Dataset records
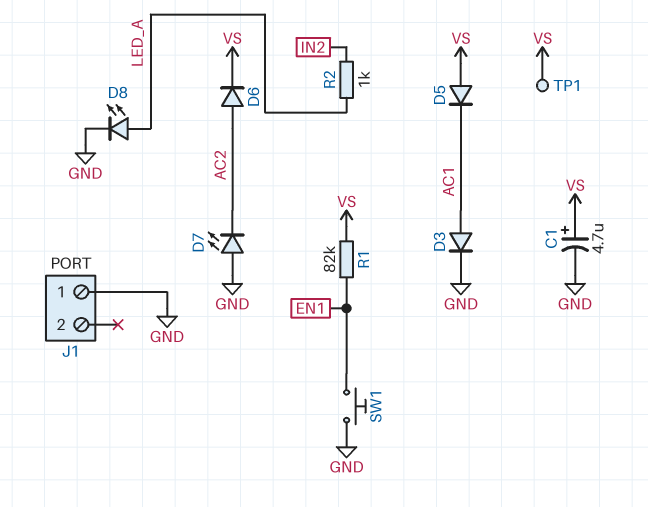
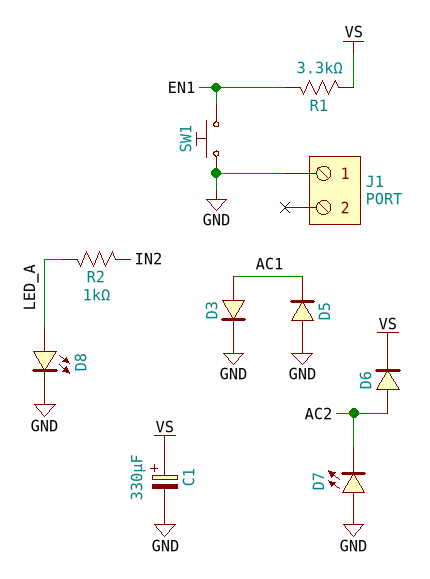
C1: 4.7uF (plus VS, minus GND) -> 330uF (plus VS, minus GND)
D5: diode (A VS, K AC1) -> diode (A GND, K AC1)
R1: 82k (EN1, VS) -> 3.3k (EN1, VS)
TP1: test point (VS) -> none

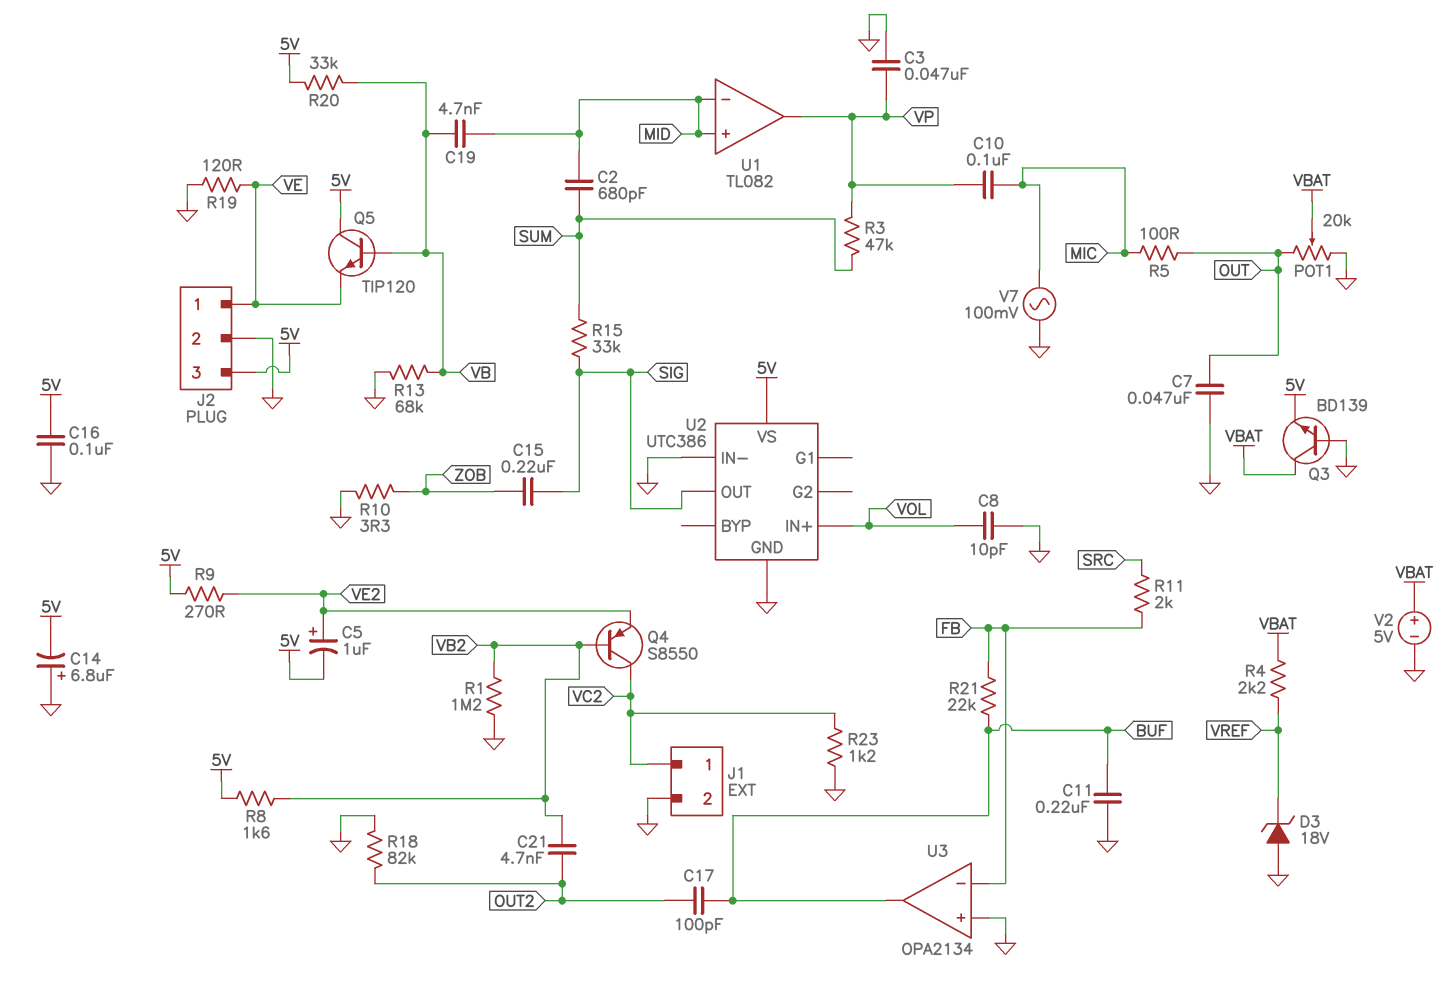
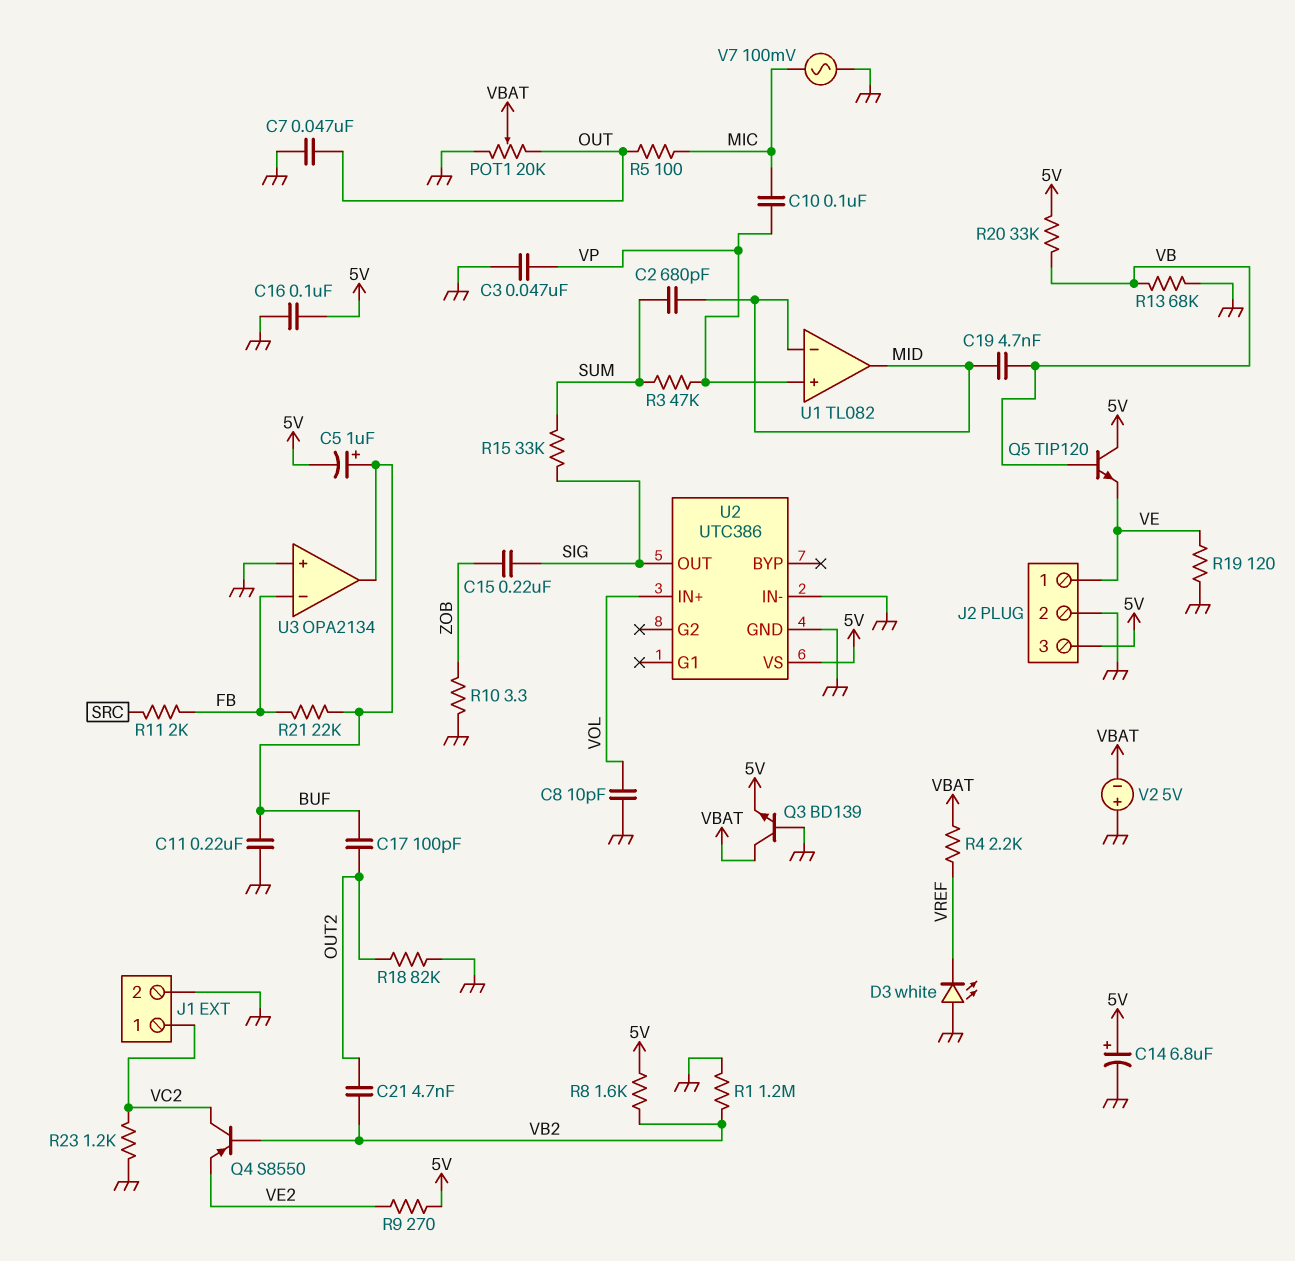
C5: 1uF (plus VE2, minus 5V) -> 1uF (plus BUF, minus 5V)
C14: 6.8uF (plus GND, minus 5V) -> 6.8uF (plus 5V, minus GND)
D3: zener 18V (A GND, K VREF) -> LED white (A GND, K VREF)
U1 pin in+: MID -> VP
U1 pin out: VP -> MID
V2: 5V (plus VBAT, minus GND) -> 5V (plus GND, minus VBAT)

[Task objective]
The expected response consists solely of the lines from the one with "U1 pin out: VP -> MID" through the end of the records, repeated exactly.

[Result below]
U1 pin out: VP -> MID
V2: 5V (plus VBAT, minus GND) -> 5V (plus GND, minus VBAT)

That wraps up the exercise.